[Source data]
════════════════

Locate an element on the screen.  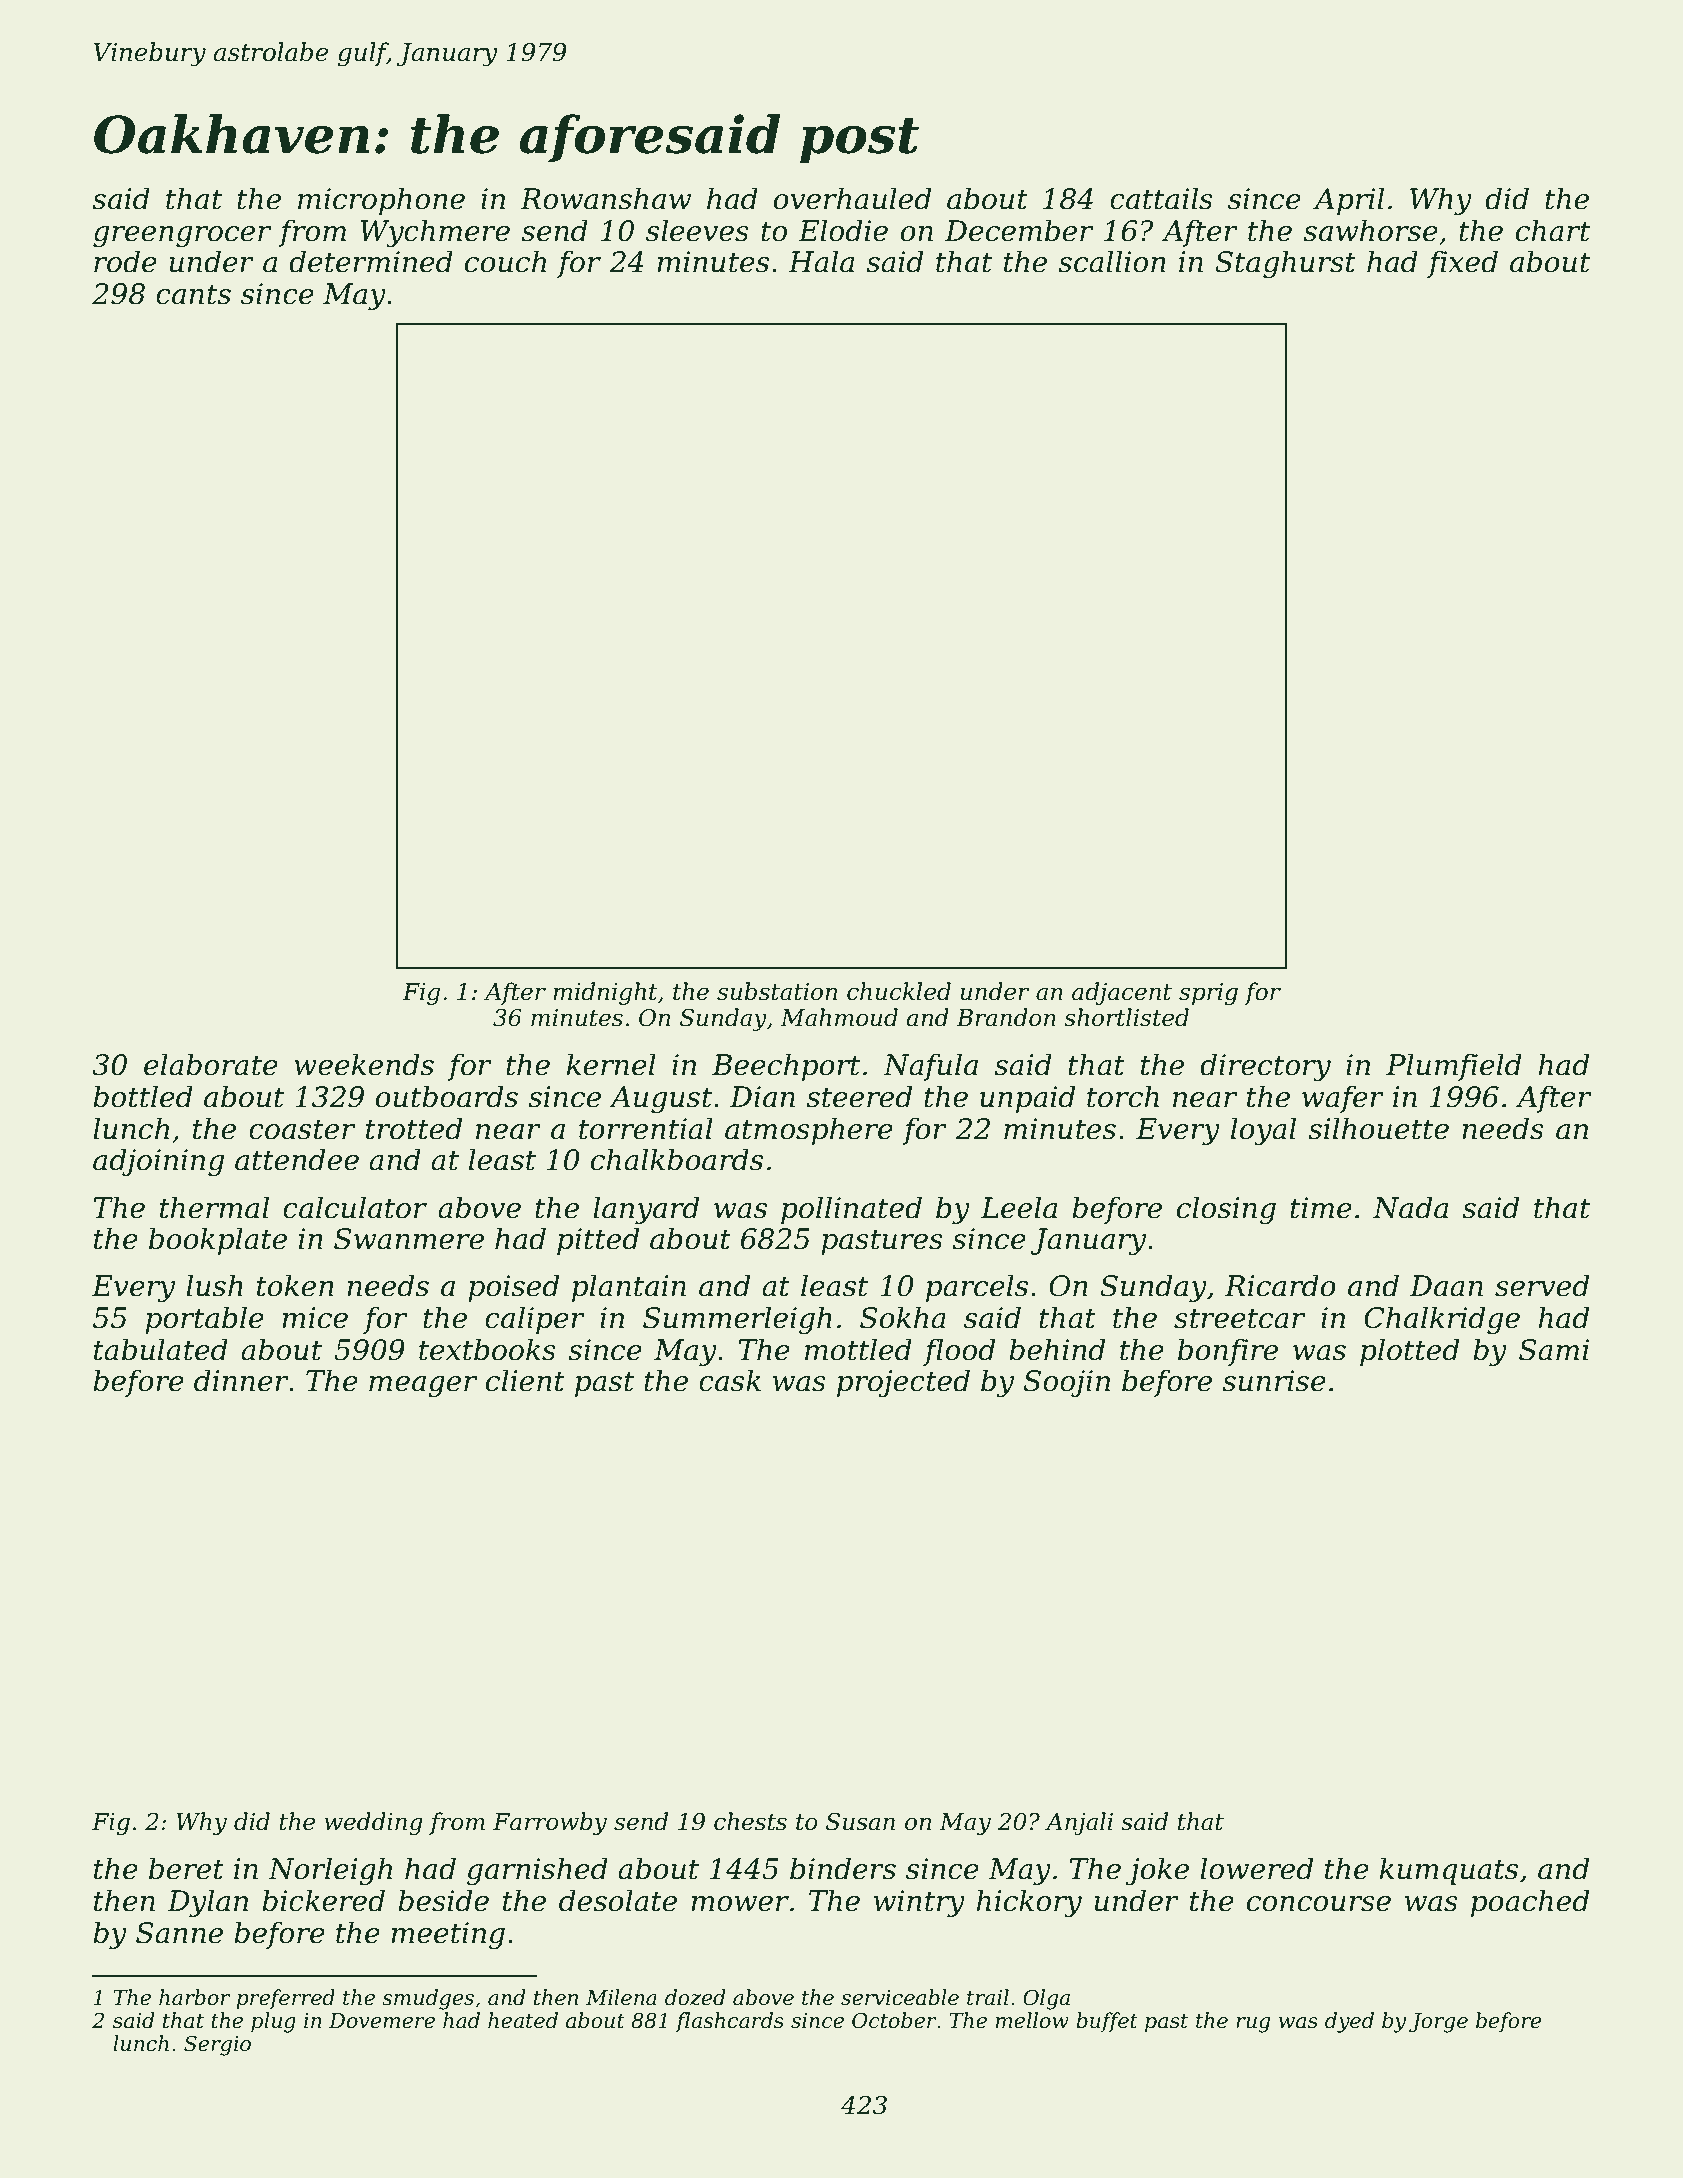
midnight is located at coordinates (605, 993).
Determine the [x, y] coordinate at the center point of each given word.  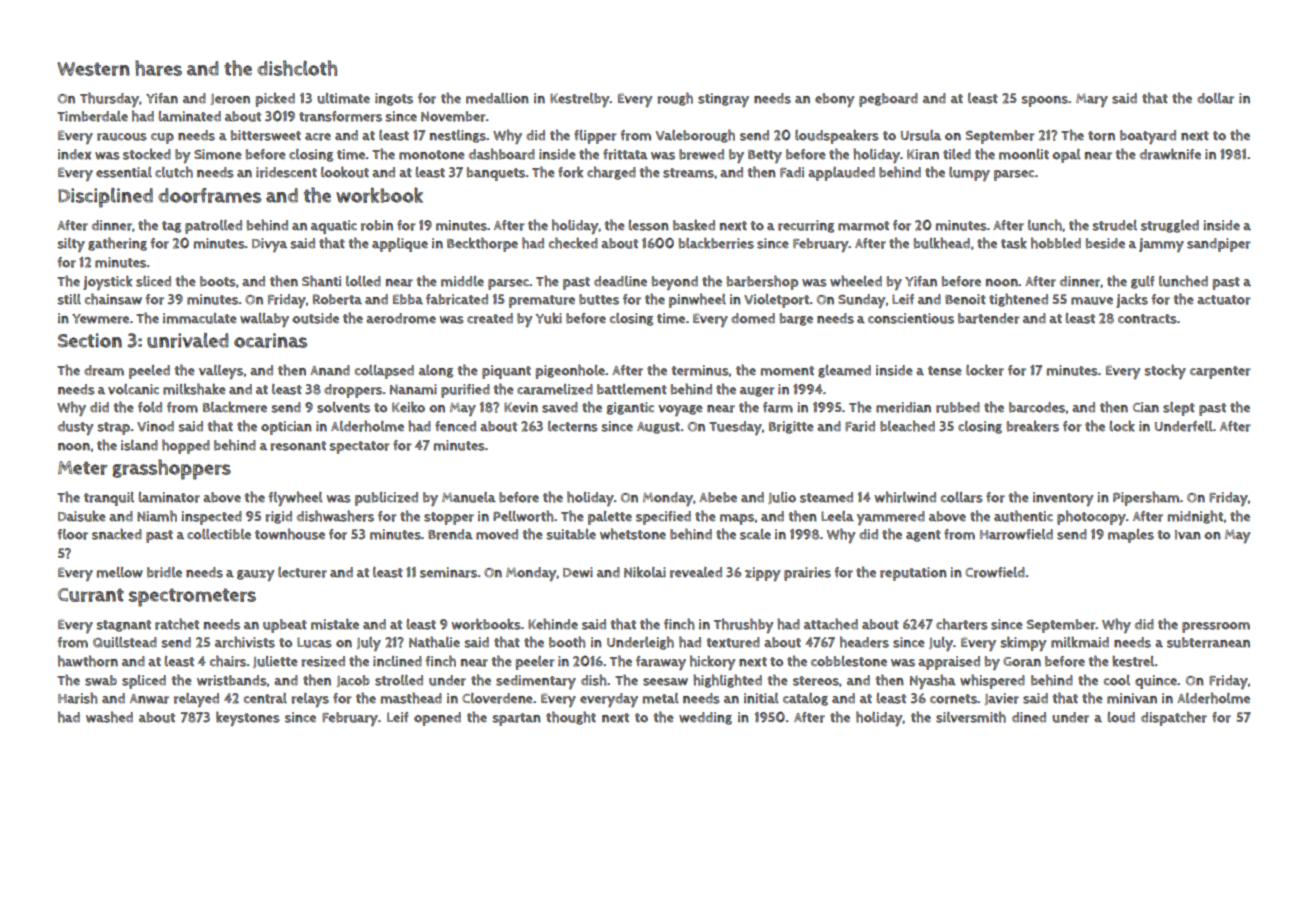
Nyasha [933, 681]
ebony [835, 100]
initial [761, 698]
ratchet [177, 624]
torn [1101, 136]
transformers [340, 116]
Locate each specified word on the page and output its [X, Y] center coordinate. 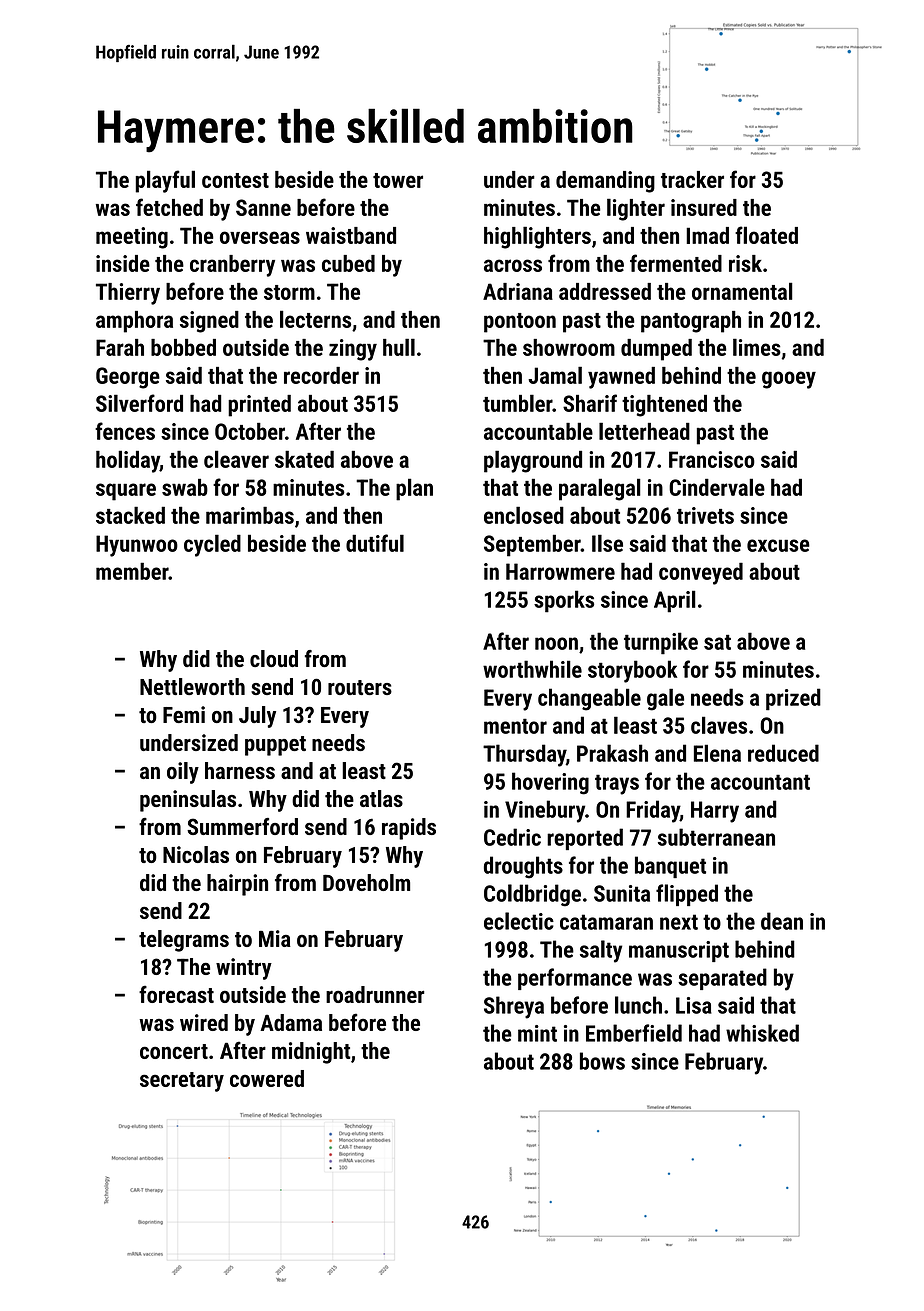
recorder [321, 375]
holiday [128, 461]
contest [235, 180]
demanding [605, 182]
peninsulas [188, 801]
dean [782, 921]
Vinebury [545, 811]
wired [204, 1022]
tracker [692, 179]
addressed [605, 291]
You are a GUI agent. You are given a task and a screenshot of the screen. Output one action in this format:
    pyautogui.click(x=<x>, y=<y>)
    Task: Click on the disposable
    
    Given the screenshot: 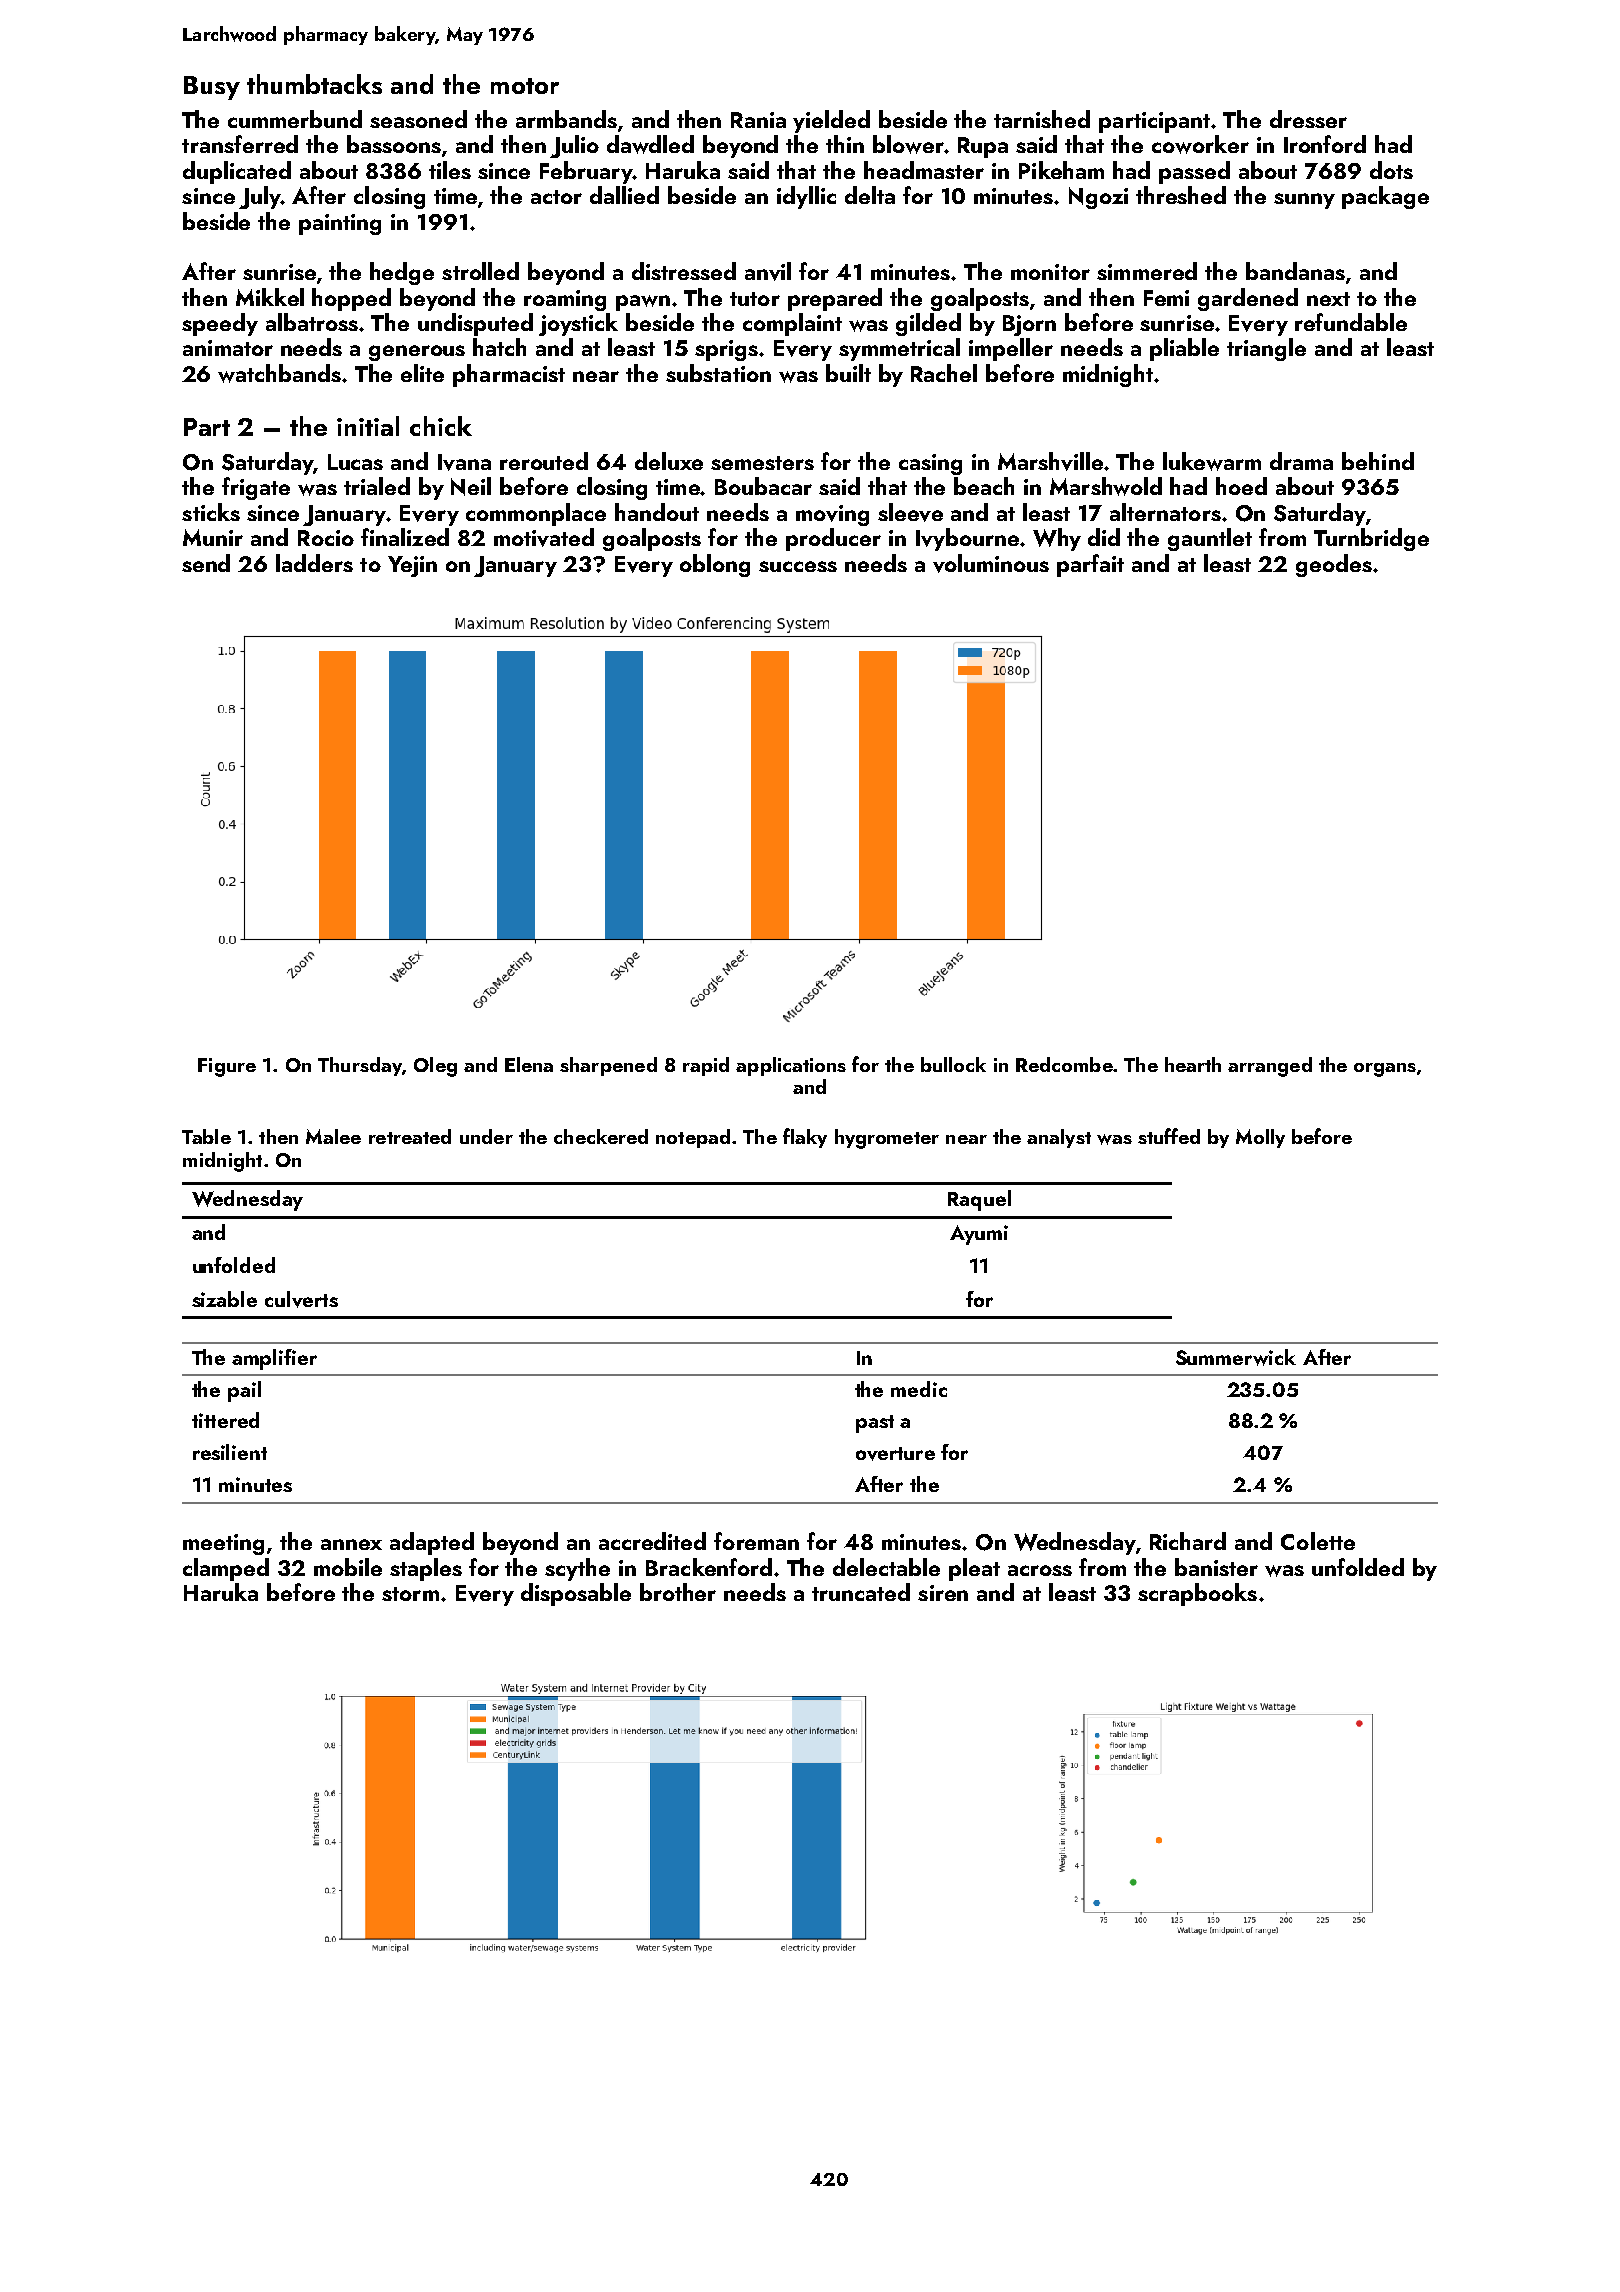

════════════════

Problem to solve: Rewrite every line of the source data above as a JSON list of strings, one string per line. Skip the blank lines and drop the picture markers.

Answer to the exercise:
[
  "Locate an element on the screen.  ",
  "midnight is located at coordinates (605, 993).",
  "Determine the [x, y] coordinate at the center point of each given word.  ",
  "Nyasha [933, 681]",
  "ebony [835, 100]",
  "initial [761, 698]",
  "ratchet [177, 624]",
  "torn [1101, 136]",
  "transformers [340, 116]",
  "Locate each specified word on the page and output its [X, Y] center coordinate. ",
  "recorder [321, 375]",
  "holiday [128, 461]",
  "contest [235, 180]",
  "demanding [605, 182]",
  "peninsulas [188, 801]",
  "dean [782, 921]",
  "Vinebury [545, 811]",
  "wired [204, 1022]",
  "tracker [692, 179]",
  "addressed [605, 291]",
  "You are a GUI agent. You are given a task and a screenshot of the screen. Output one action in this format:",
  "    pyautogui.click(x=<x>, y=<y>)",
  "    Task: Click on the disposable",
  "    Given the screenshot: "
]